Task prompt: Pull out from the material below all lines with "boat".

Provided entries:
▬▬▬▬▬▬▬▬▬▬
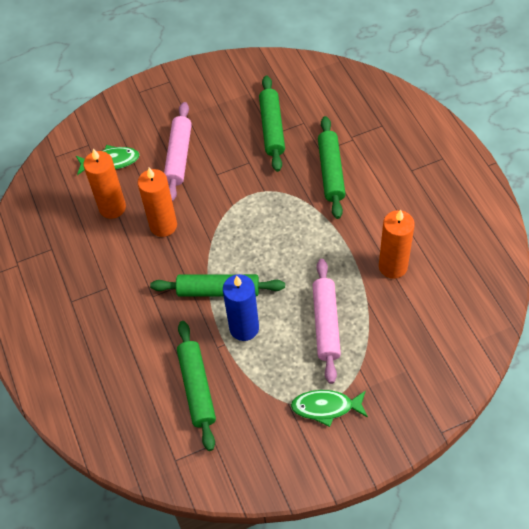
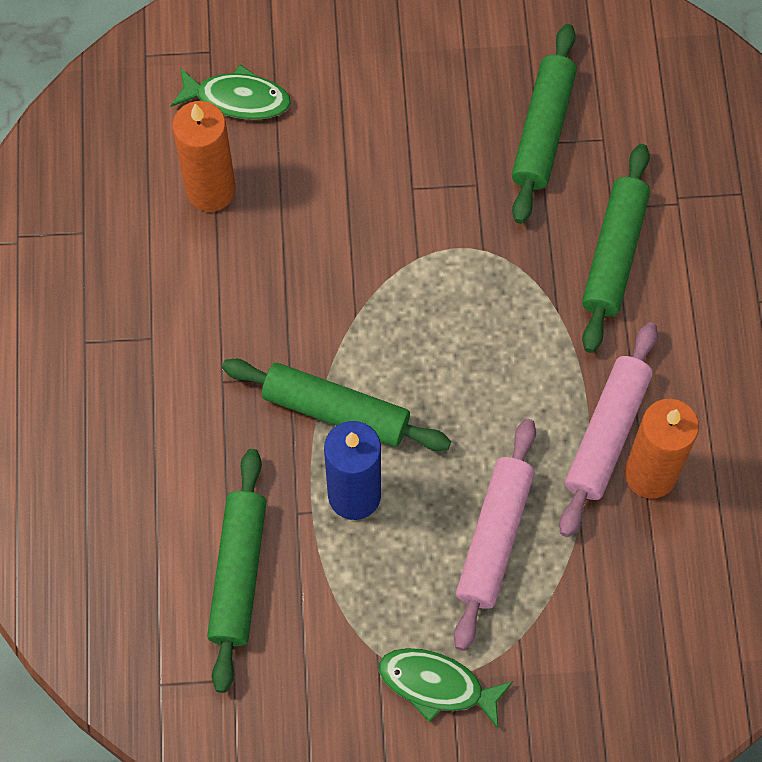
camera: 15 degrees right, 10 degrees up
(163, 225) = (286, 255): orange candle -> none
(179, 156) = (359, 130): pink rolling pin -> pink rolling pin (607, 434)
▬▬▬▬▬▬▬▬▬▬
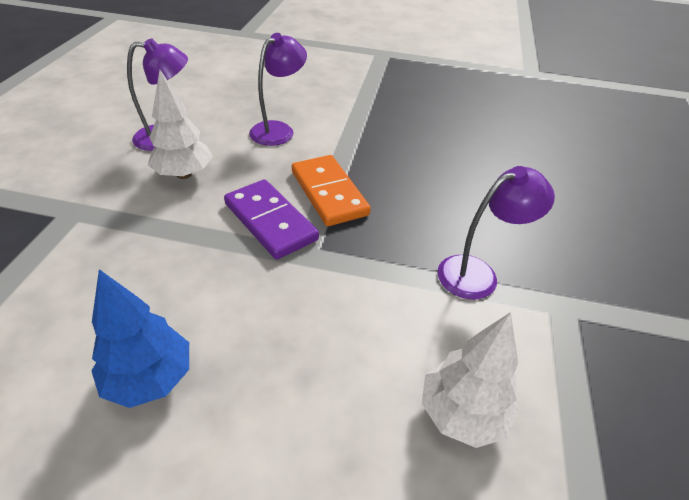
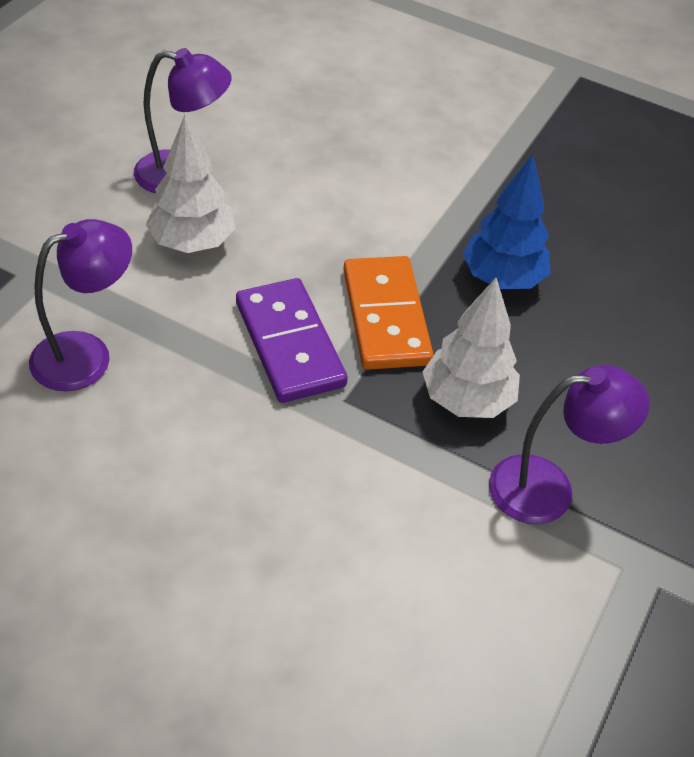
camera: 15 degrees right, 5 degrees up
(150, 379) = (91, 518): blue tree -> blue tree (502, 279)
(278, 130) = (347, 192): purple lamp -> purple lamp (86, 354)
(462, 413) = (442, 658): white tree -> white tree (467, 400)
▬▬▬▬▬▬▬▬▬▬
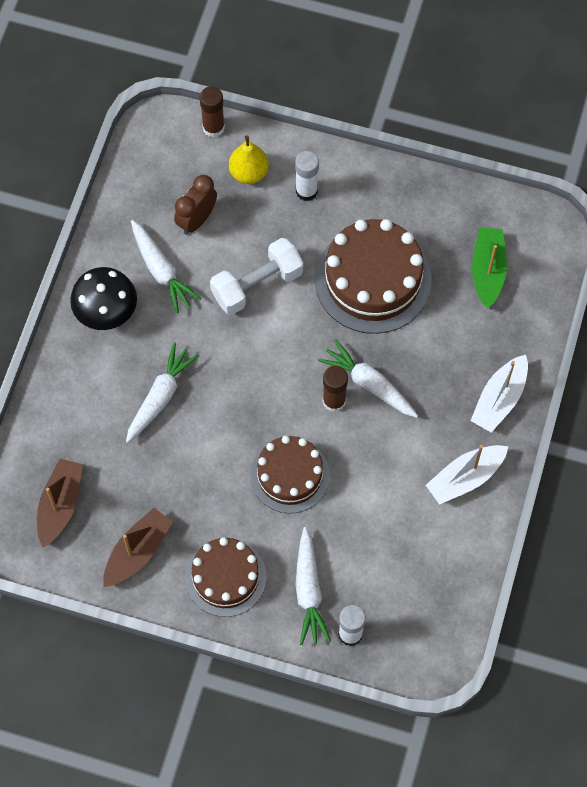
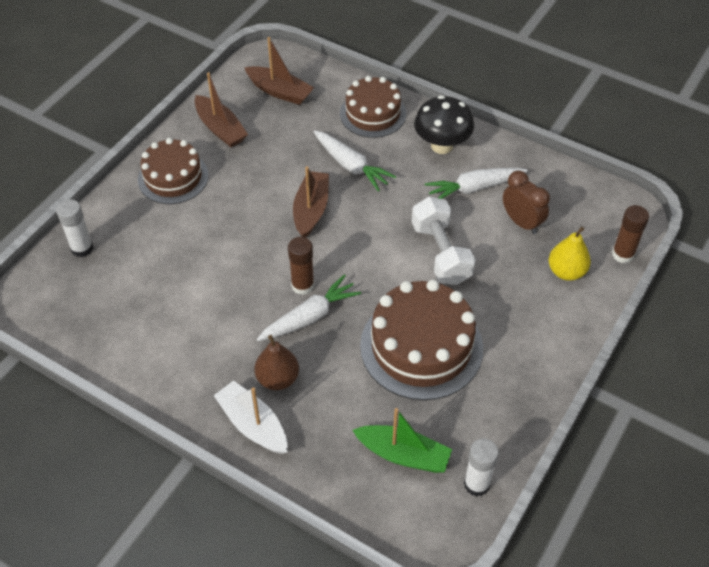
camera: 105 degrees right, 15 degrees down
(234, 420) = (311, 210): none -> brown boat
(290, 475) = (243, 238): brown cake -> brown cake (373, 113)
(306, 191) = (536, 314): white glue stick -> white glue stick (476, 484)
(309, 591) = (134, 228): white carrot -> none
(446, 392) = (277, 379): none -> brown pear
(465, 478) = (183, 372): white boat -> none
▬▬▬▬▬▬▬▬▬▬
Response to this exercise:
(234, 420) = (311, 210): none -> brown boat
(465, 478) = (183, 372): white boat -> none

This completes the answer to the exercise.